REQUIRED ACTION =
Please report the number of lines in the entries below that contain "diode", with nothing added.

DATA FOR THE TASK =
= = = =
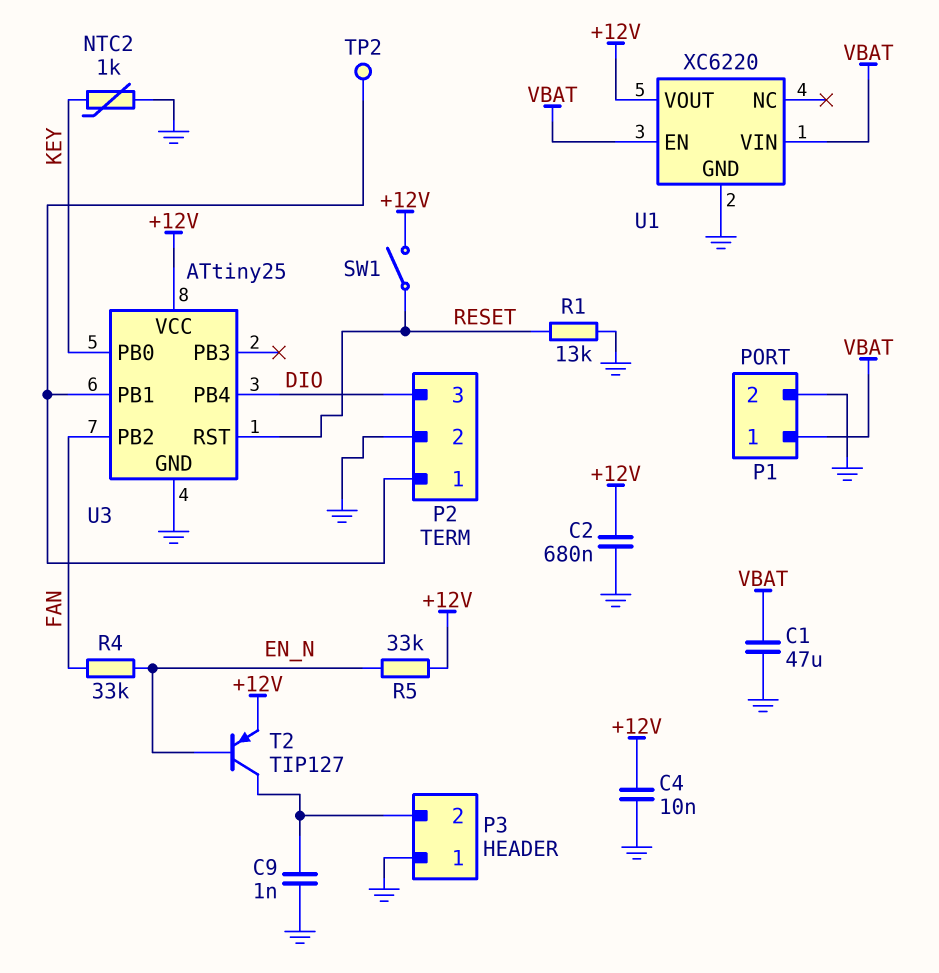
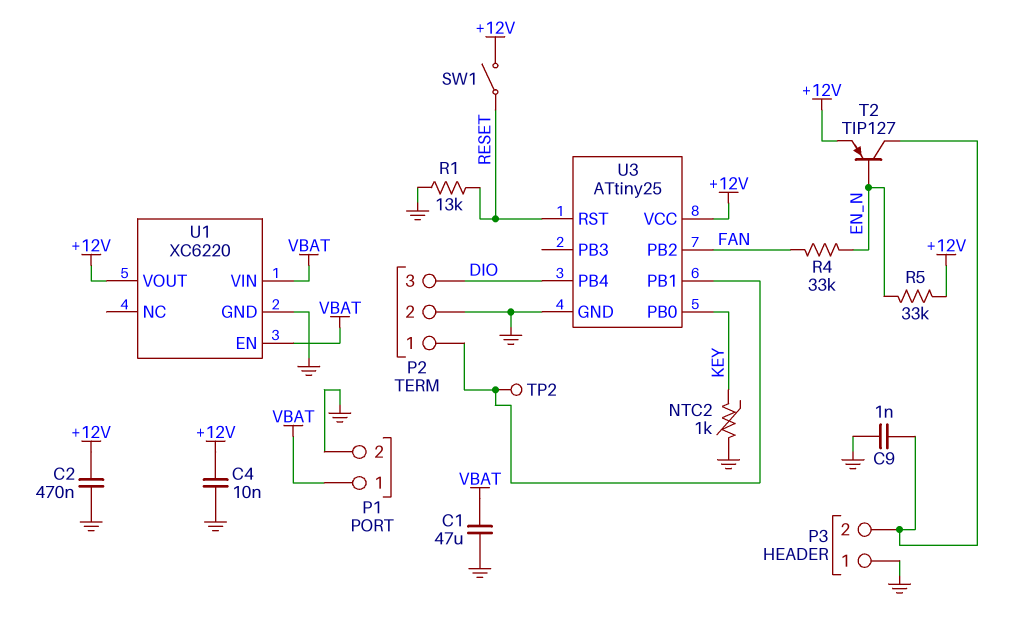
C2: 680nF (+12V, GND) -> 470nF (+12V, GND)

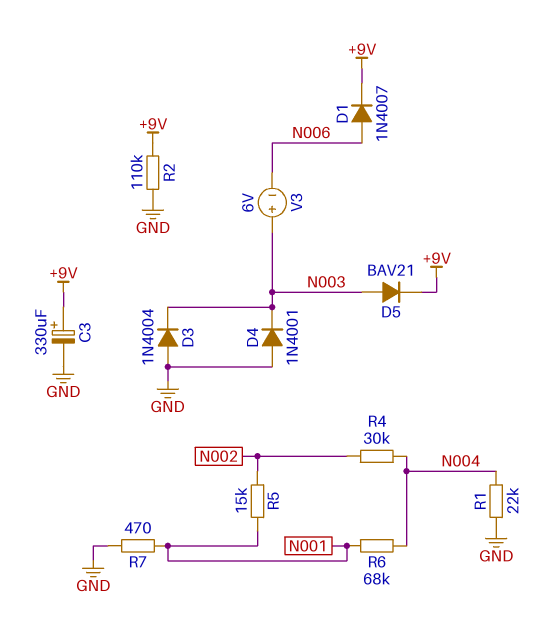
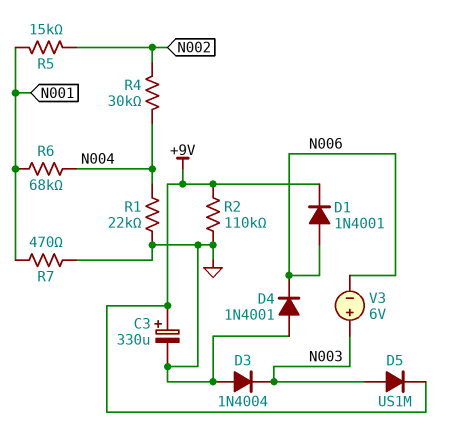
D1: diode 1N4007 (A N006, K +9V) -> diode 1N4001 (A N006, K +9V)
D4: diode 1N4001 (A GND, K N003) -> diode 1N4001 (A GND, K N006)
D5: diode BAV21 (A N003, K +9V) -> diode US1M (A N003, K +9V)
= = = =
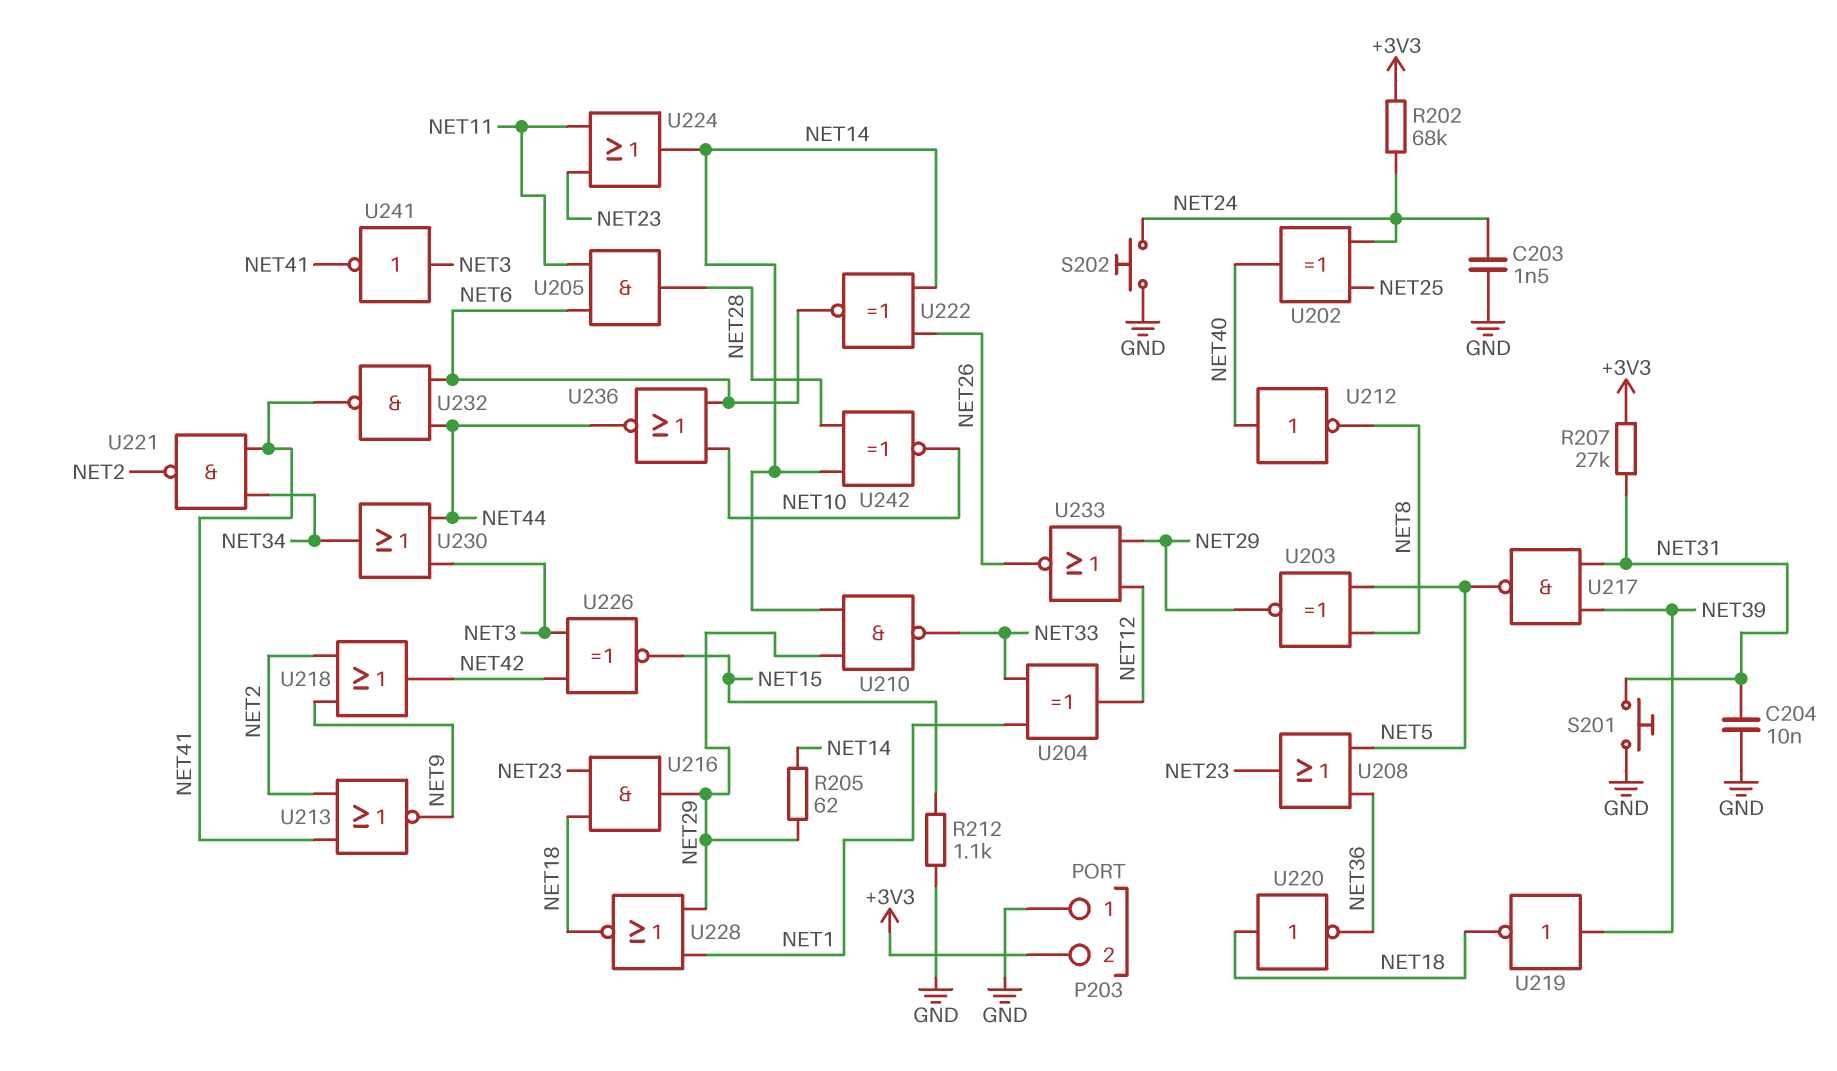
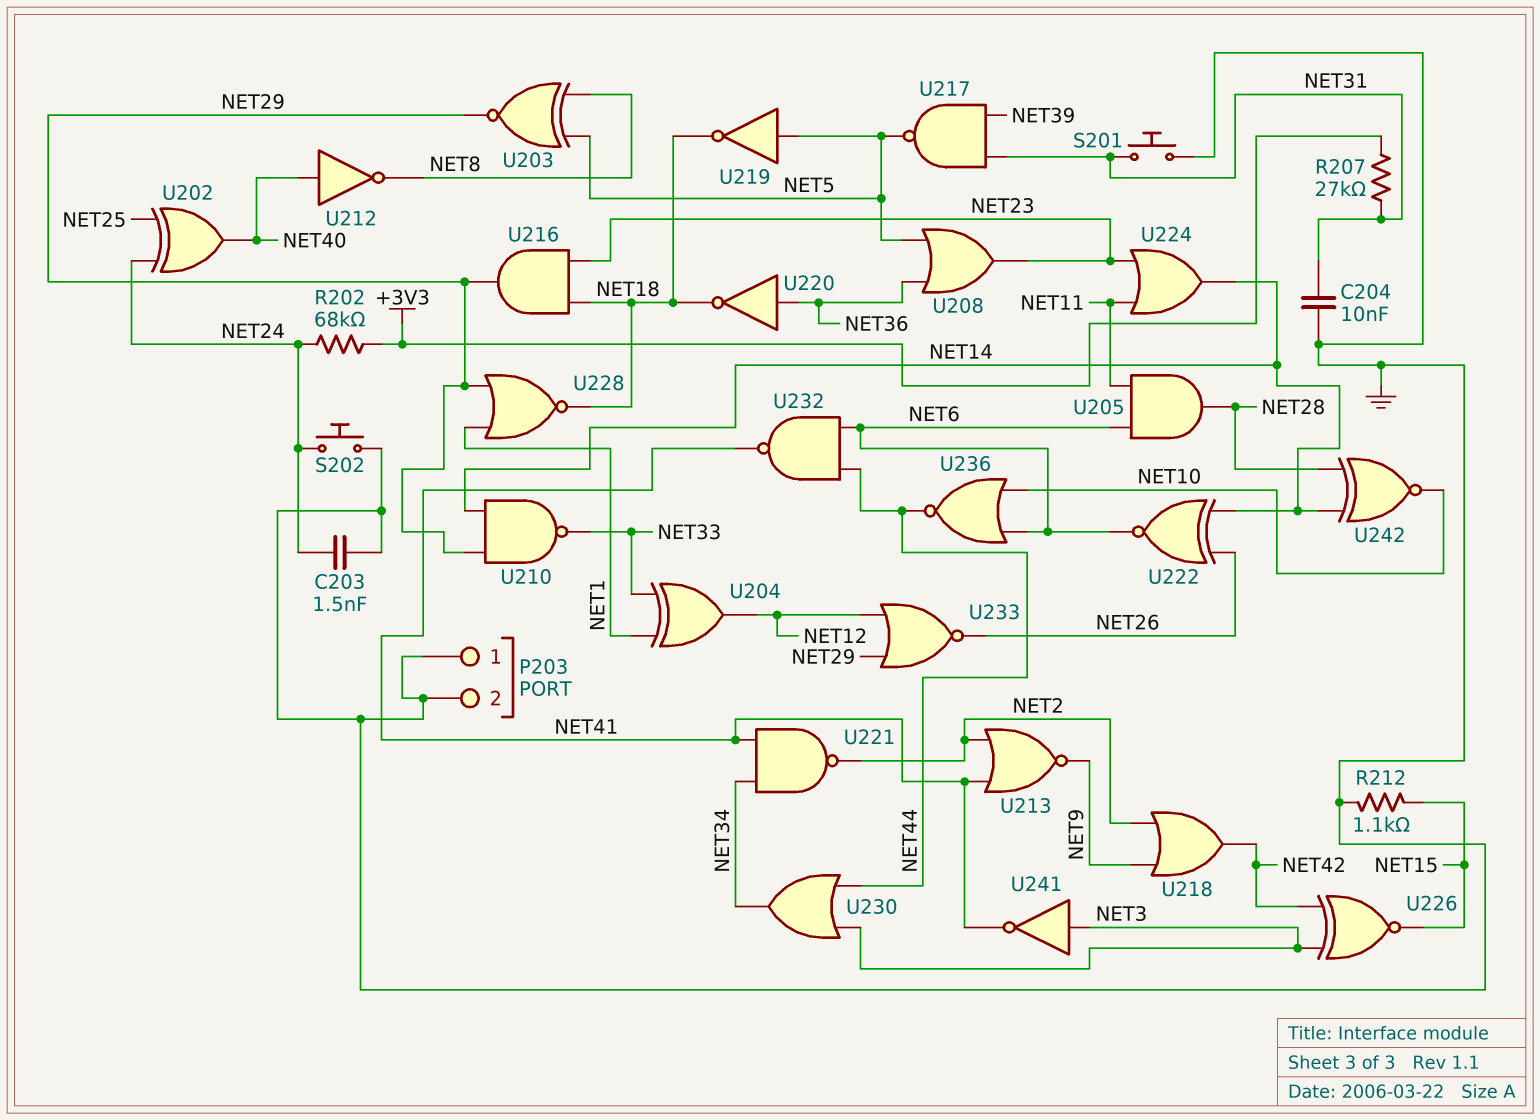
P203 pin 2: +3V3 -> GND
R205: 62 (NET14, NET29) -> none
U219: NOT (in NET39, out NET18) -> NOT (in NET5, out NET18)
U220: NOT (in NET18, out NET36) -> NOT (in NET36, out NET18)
= = = =
EXERCISE OUTPUT =
3